§ **Listed entries**:
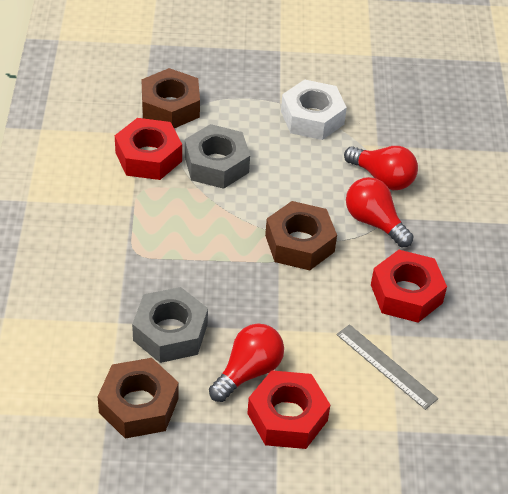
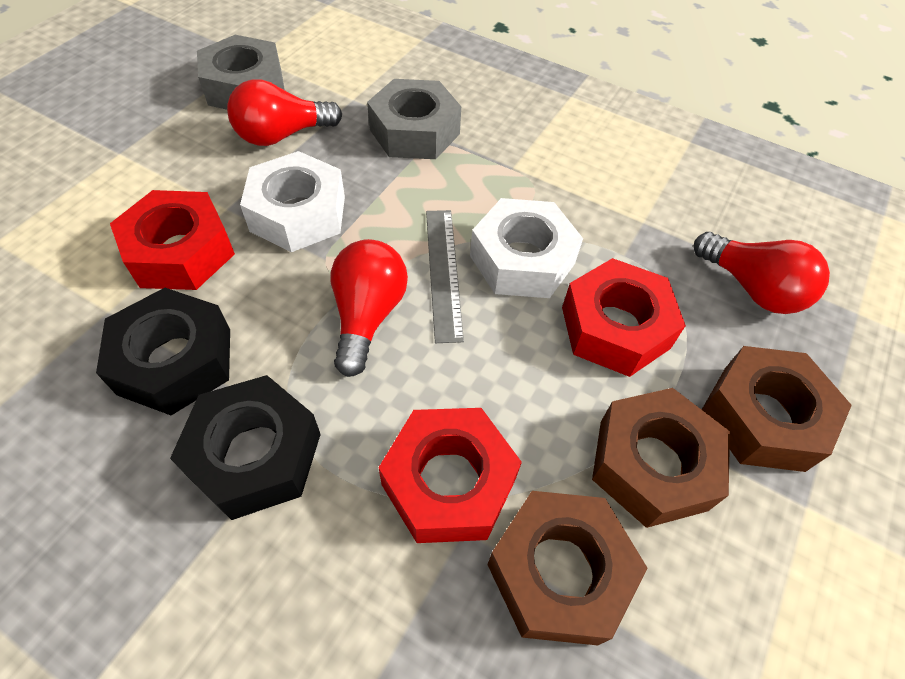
black nut: 0 -> 2
white nut: 1 -> 2

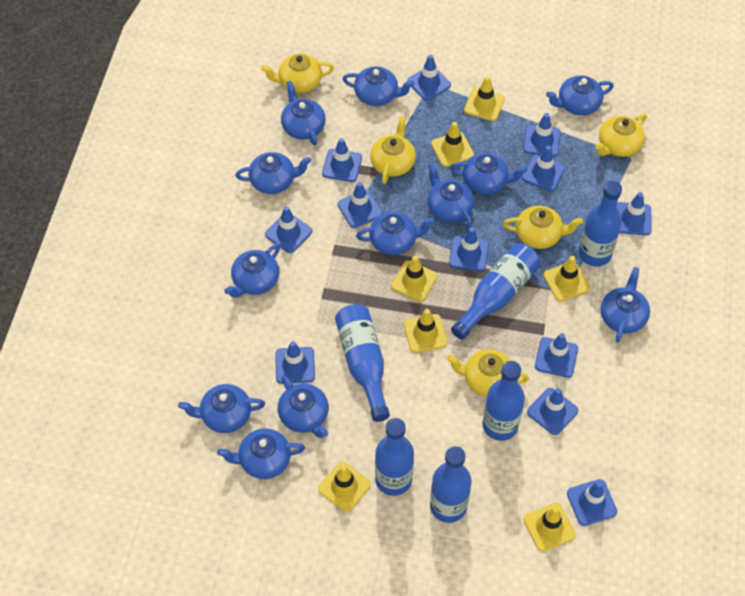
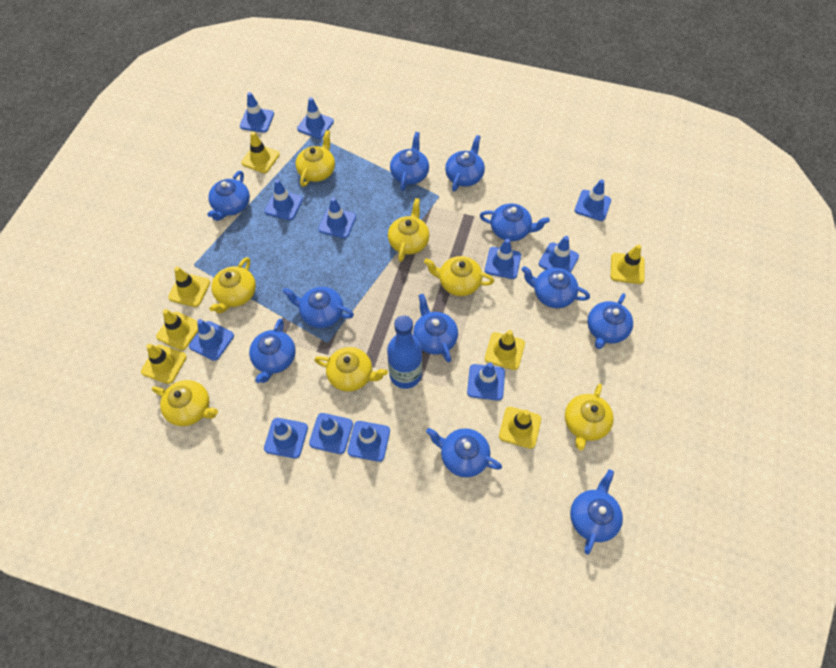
blue bottle: 6 -> 1
blue teapot: 12 -> 11
yellow teapot: 5 -> 7

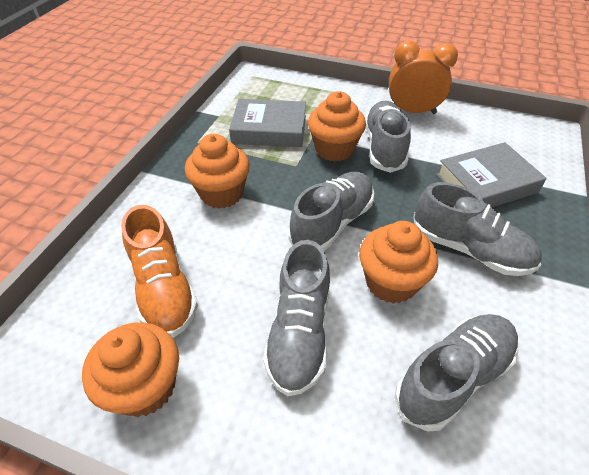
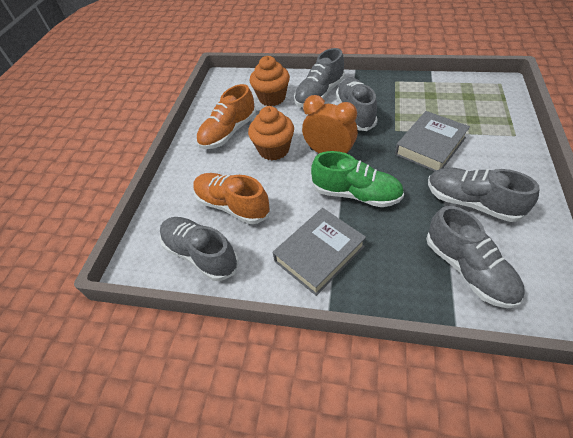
green shoe: 0 -> 1
orange cupcake: 4 -> 2
orange shoe: 1 -> 2

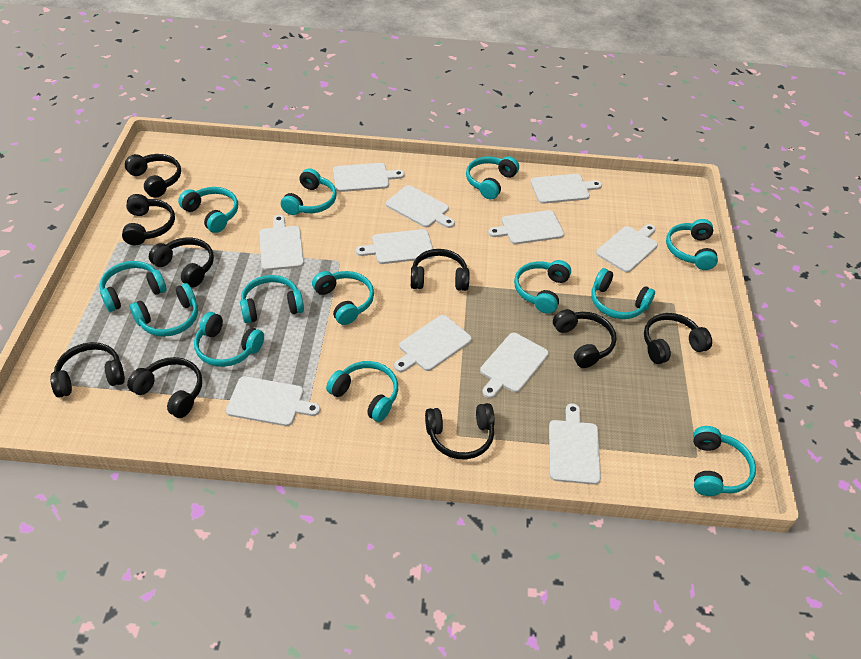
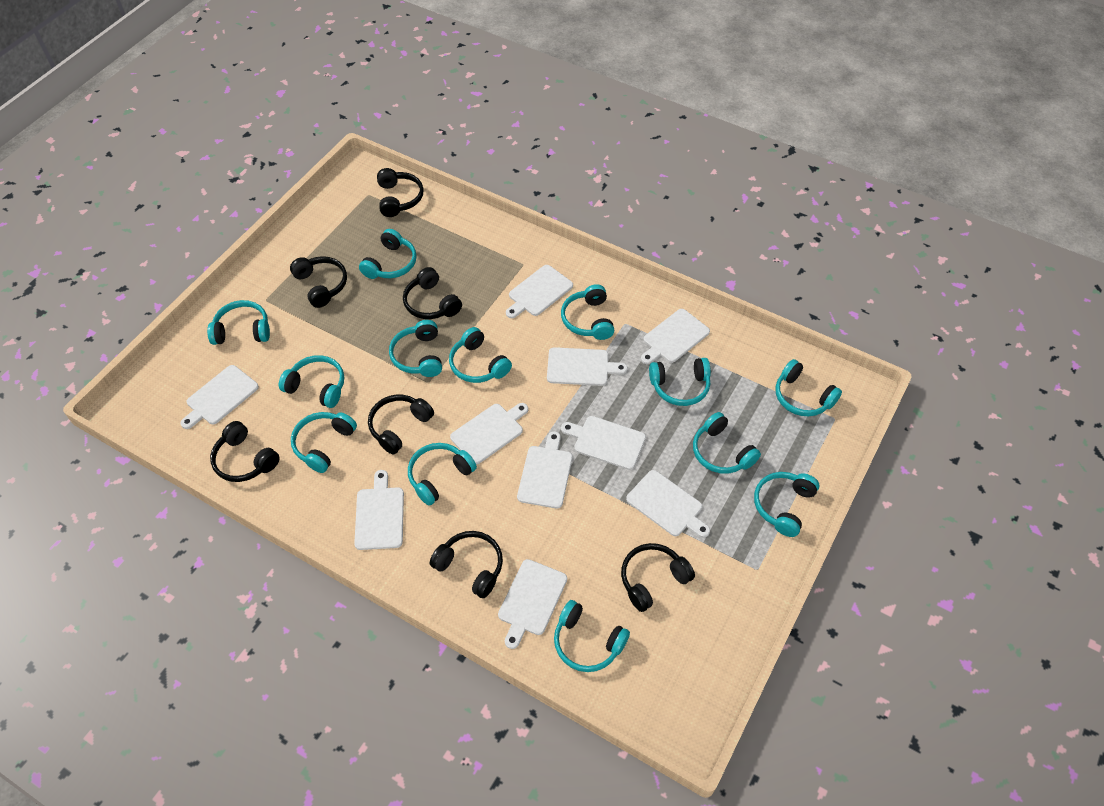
black headphones: 9 -> 7
white cutting board: 11 -> 10

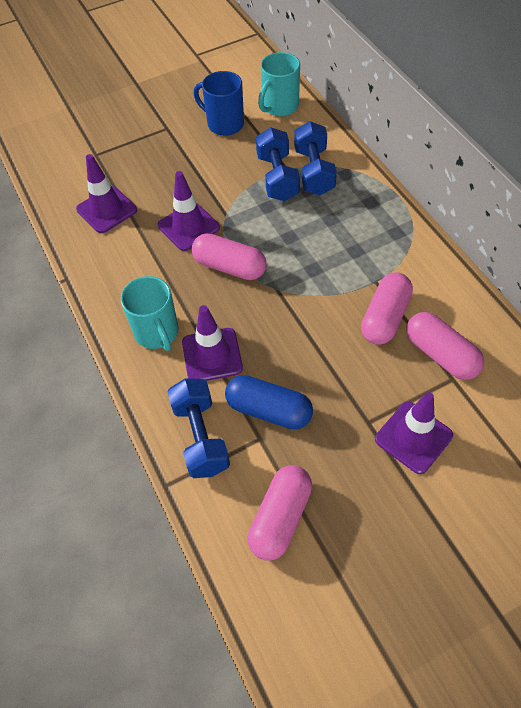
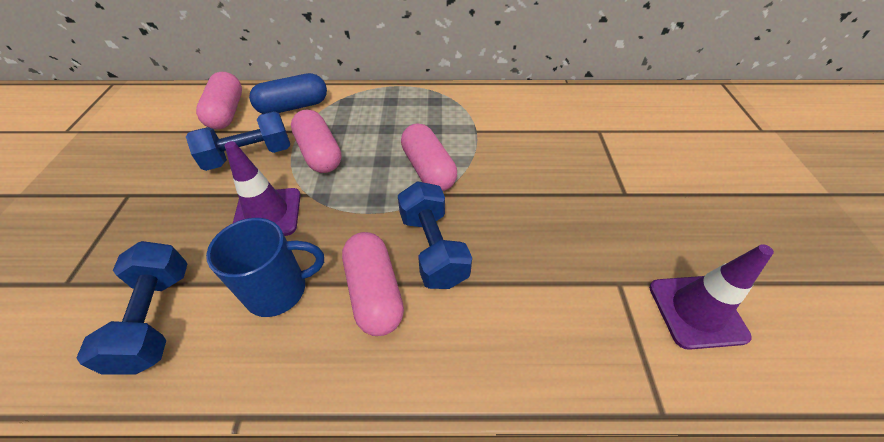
purple traffic cone: 4 -> 2
turquoise mug: 2 -> 0

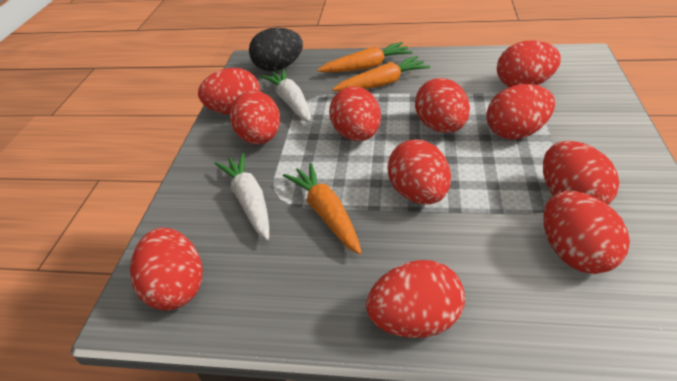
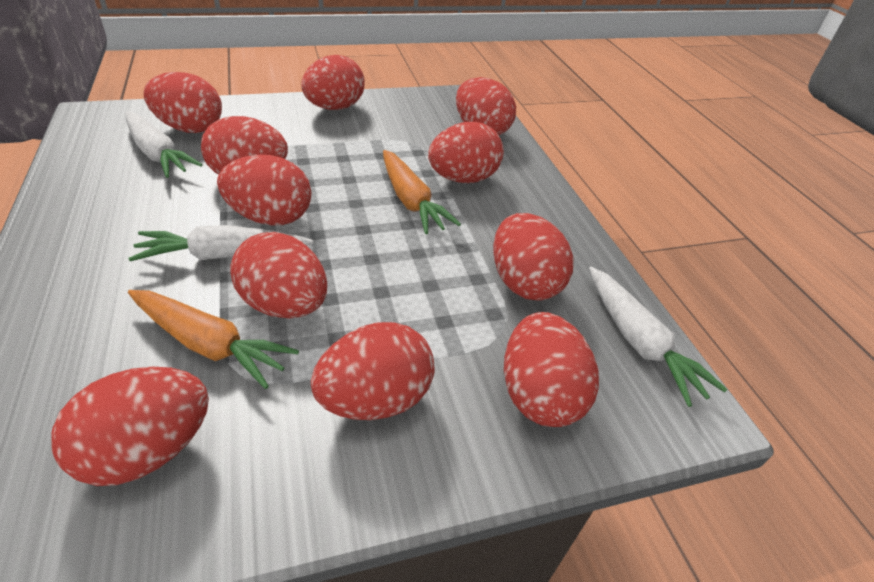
black egg: 1 -> 0
orange carrot: 3 -> 2
white carrot: 2 -> 3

§ **Try it**: From the first line to the last, transcribe the listing exactly; skip the pictures.

§ **Answer area**:
black nut: 0 -> 2
white nut: 1 -> 2

blue bottle: 6 -> 1
blue teapot: 12 -> 11
yellow teapot: 5 -> 7

green shoe: 0 -> 1
orange cupcake: 4 -> 2
orange shoe: 1 -> 2

black headphones: 9 -> 7
white cutting board: 11 -> 10

purple traffic cone: 4 -> 2
turquoise mug: 2 -> 0

black egg: 1 -> 0
orange carrot: 3 -> 2
white carrot: 2 -> 3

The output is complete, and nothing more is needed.